■ What the task asks: Copy out the data word for word, without any of its pictures.

■ Entries shown:

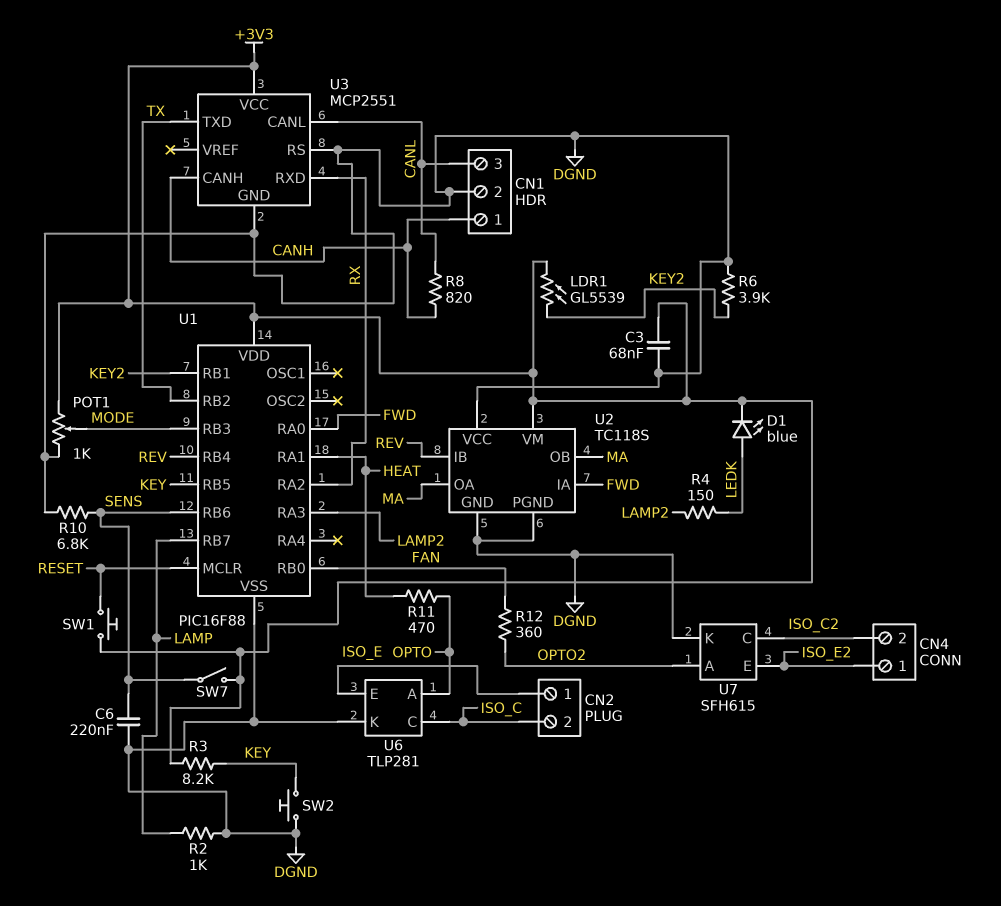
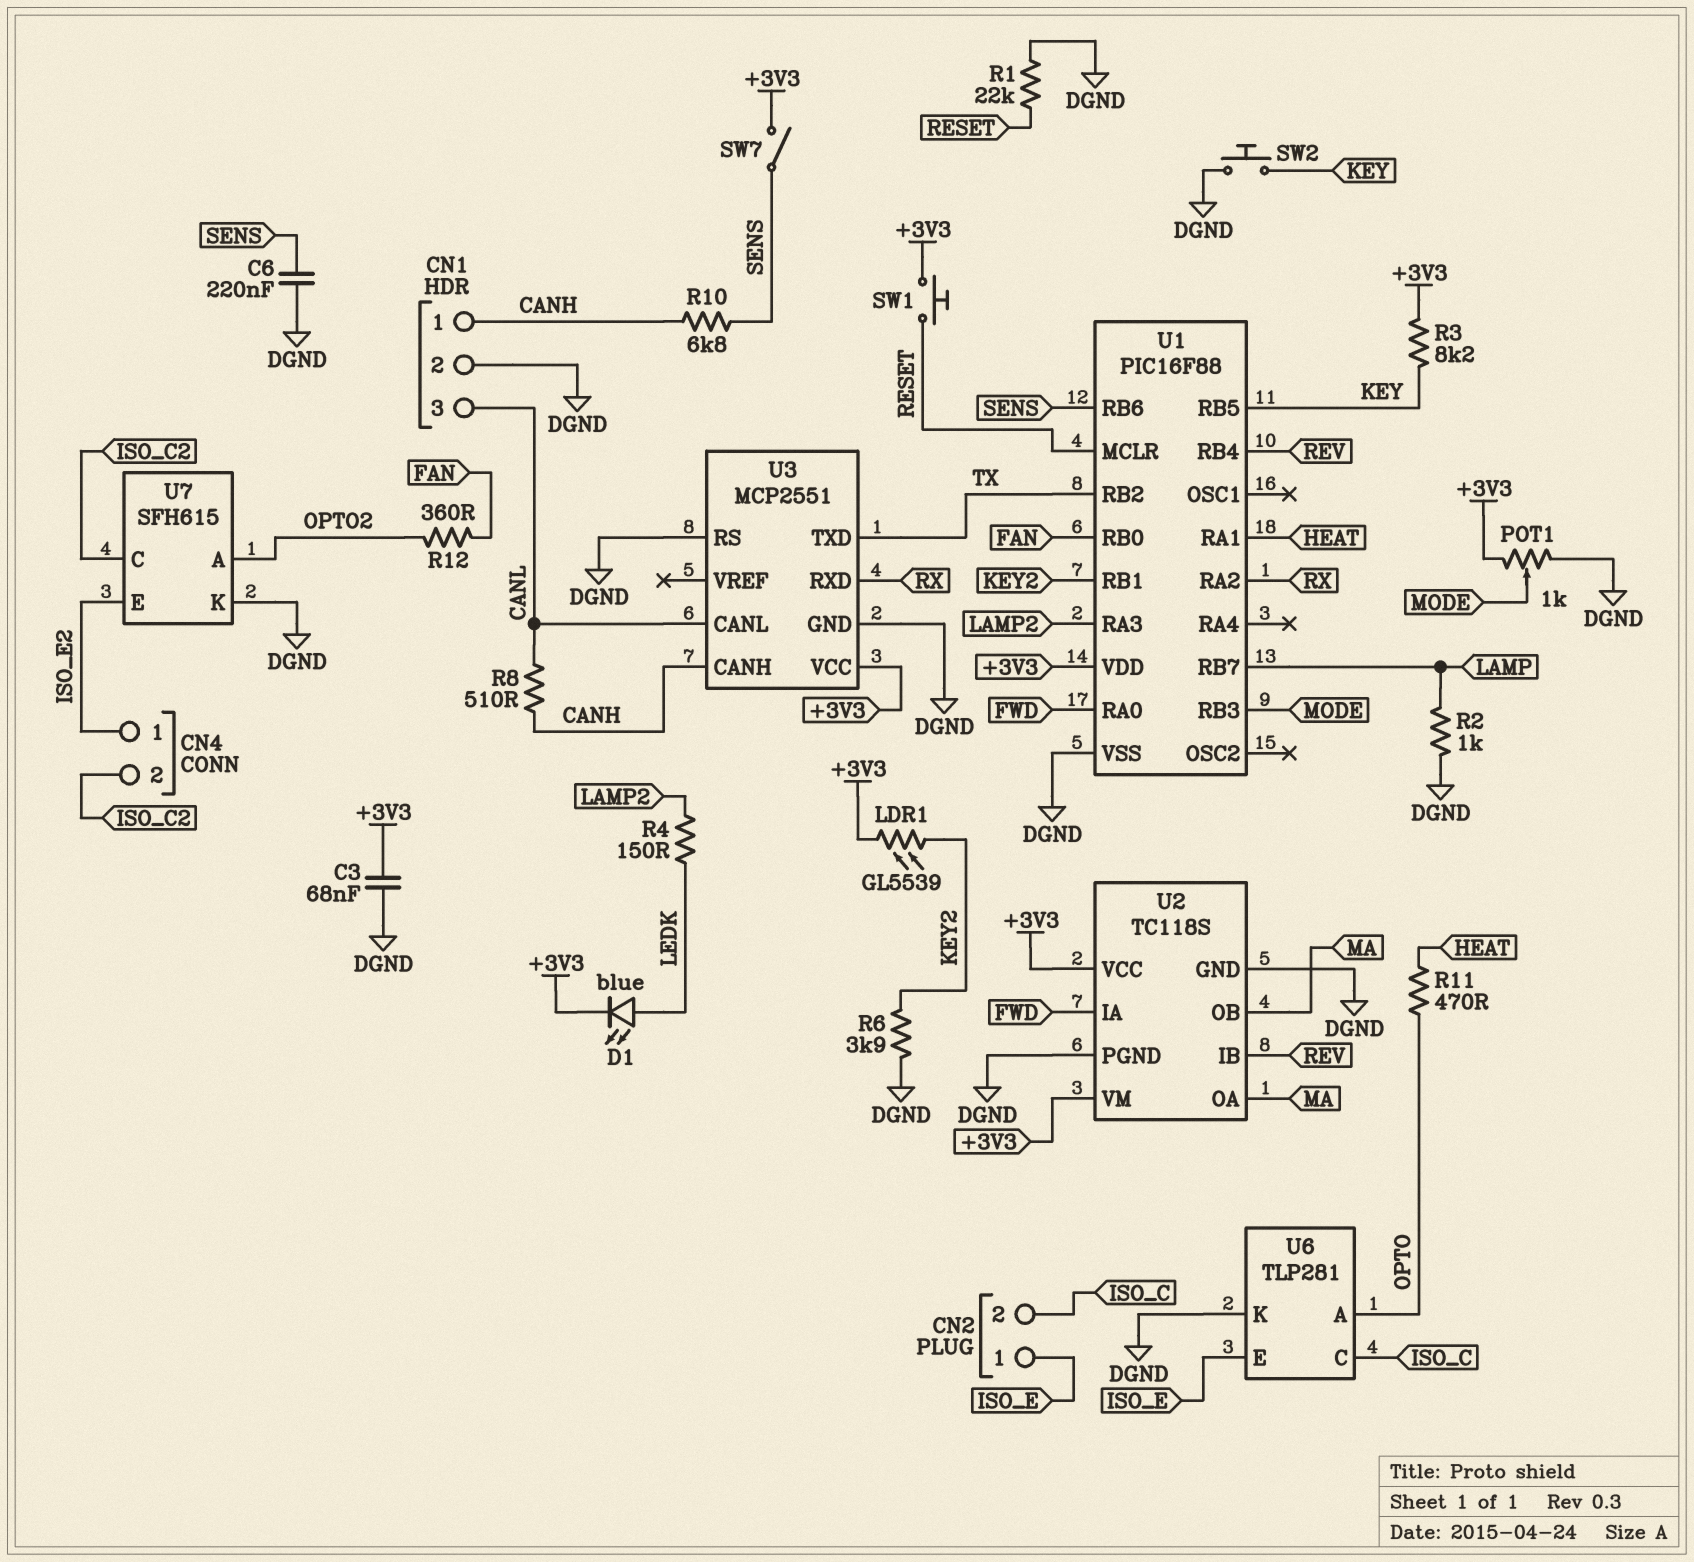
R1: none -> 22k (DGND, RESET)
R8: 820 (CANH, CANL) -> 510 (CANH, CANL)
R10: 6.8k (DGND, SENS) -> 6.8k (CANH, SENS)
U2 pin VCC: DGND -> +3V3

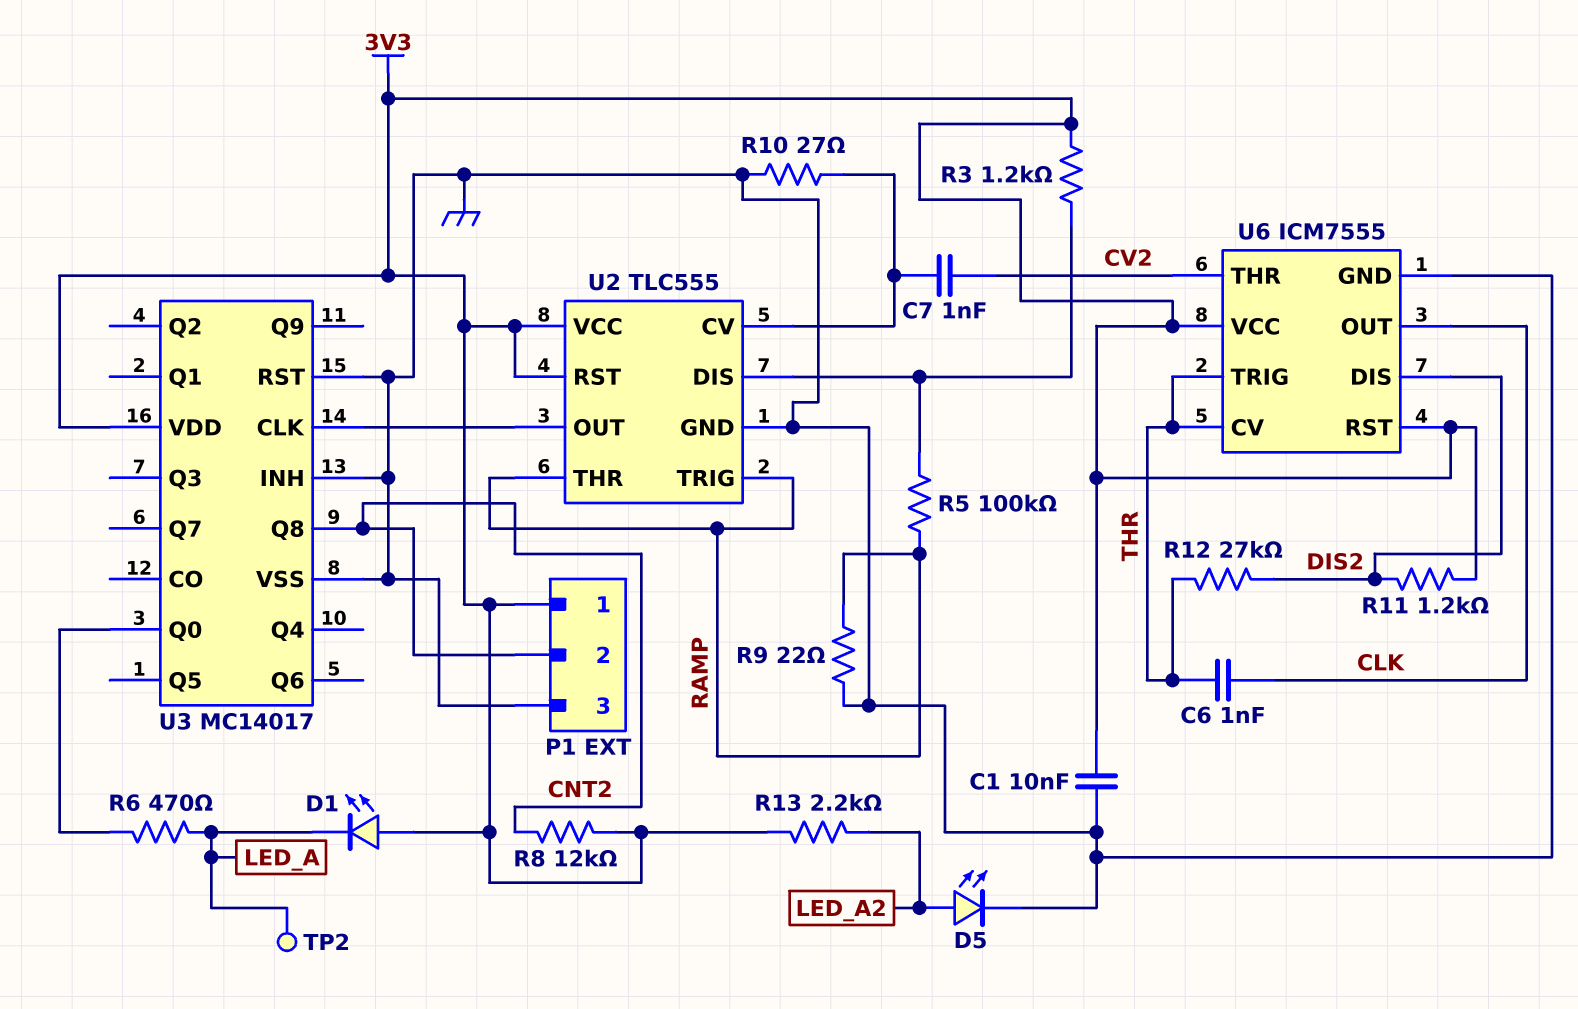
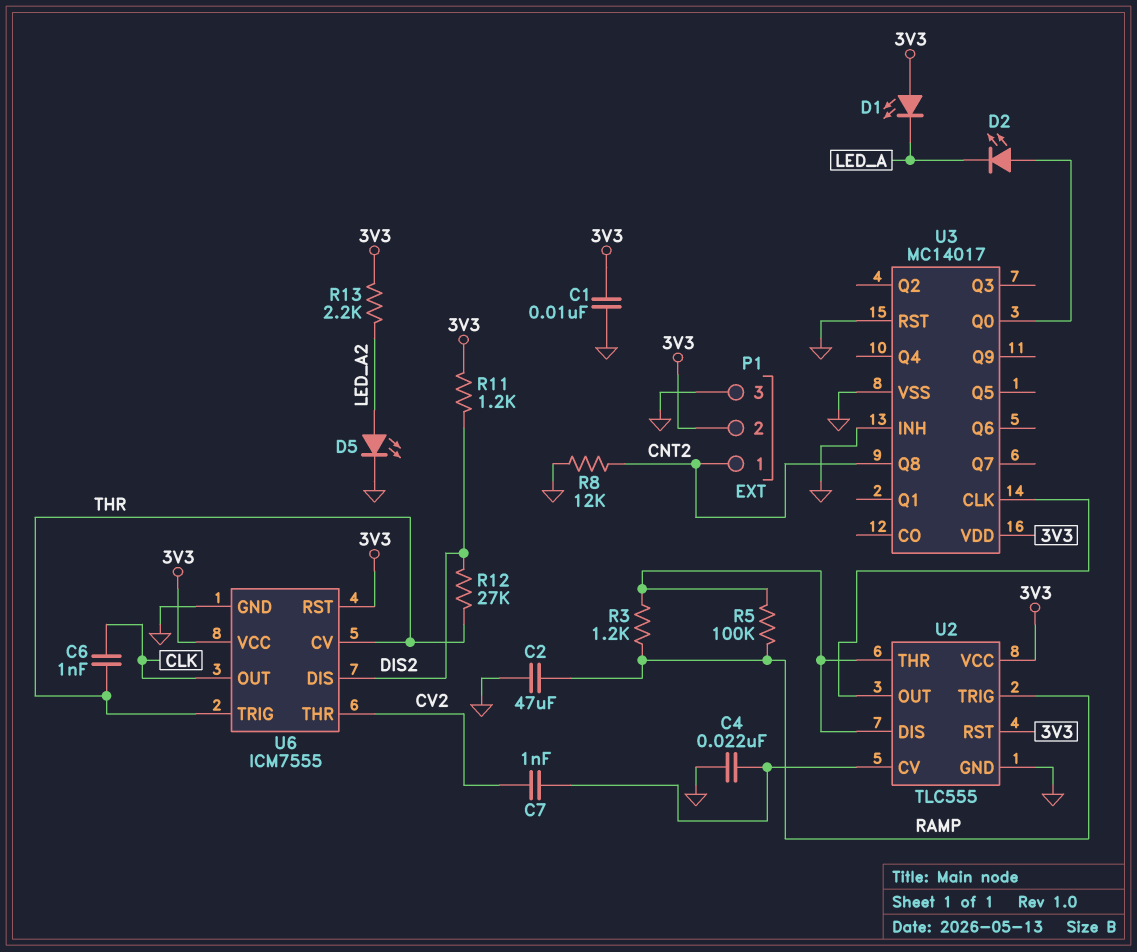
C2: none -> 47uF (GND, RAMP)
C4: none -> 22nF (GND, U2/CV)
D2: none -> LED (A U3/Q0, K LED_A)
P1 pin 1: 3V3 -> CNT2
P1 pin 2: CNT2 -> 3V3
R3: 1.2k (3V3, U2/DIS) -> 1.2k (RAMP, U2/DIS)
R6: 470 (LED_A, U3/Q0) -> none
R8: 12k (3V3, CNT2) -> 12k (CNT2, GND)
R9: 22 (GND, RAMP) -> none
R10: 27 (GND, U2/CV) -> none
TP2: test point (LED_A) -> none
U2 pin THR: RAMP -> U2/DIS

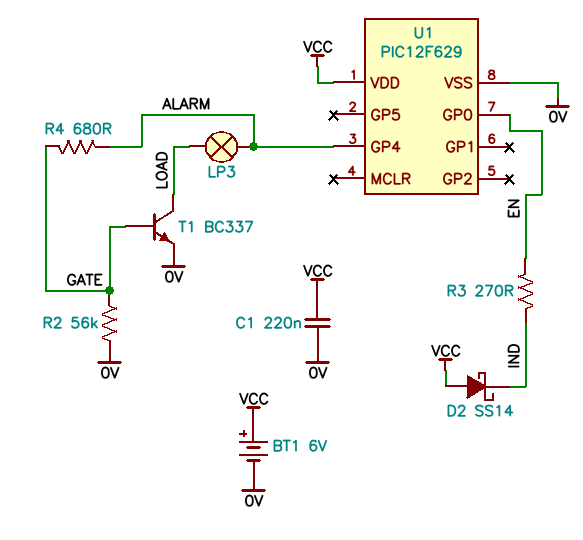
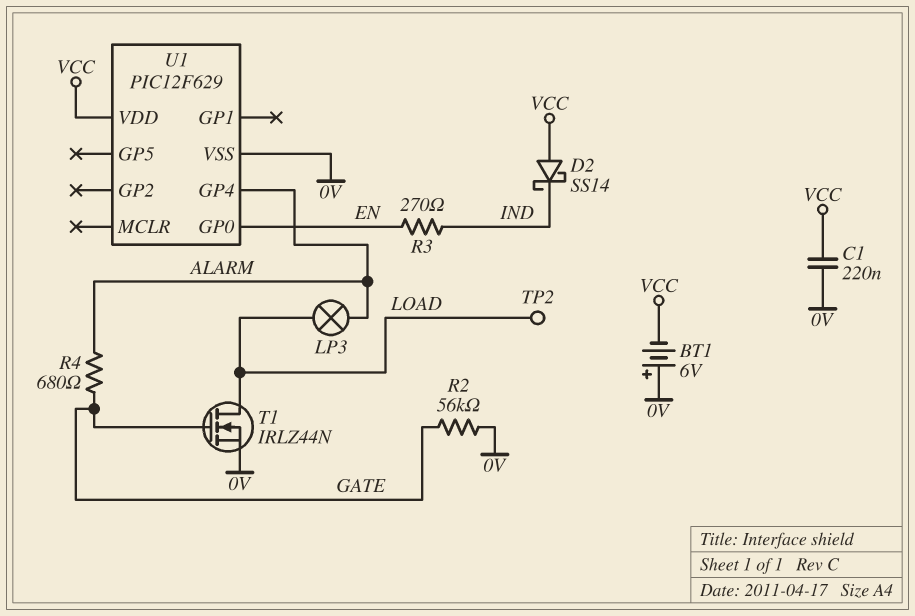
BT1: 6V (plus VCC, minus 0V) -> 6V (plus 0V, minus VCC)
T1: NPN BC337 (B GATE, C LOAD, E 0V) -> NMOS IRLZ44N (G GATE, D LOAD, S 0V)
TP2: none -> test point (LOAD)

■ Written answer:
R1: none -> 22k (DGND, RESET)
R8: 820 (CANH, CANL) -> 510 (CANH, CANL)
R10: 6.8k (DGND, SENS) -> 6.8k (CANH, SENS)
U2 pin VCC: DGND -> +3V3

C2: none -> 47uF (GND, RAMP)
C4: none -> 22nF (GND, U2/CV)
D2: none -> LED (A U3/Q0, K LED_A)
P1 pin 1: 3V3 -> CNT2
P1 pin 2: CNT2 -> 3V3
R3: 1.2k (3V3, U2/DIS) -> 1.2k (RAMP, U2/DIS)
R6: 470 (LED_A, U3/Q0) -> none
R8: 12k (3V3, CNT2) -> 12k (CNT2, GND)
R9: 22 (GND, RAMP) -> none
R10: 27 (GND, U2/CV) -> none
TP2: test point (LED_A) -> none
U2 pin THR: RAMP -> U2/DIS

BT1: 6V (plus VCC, minus 0V) -> 6V (plus 0V, minus VCC)
T1: NPN BC337 (B GATE, C LOAD, E 0V) -> NMOS IRLZ44N (G GATE, D LOAD, S 0V)
TP2: none -> test point (LOAD)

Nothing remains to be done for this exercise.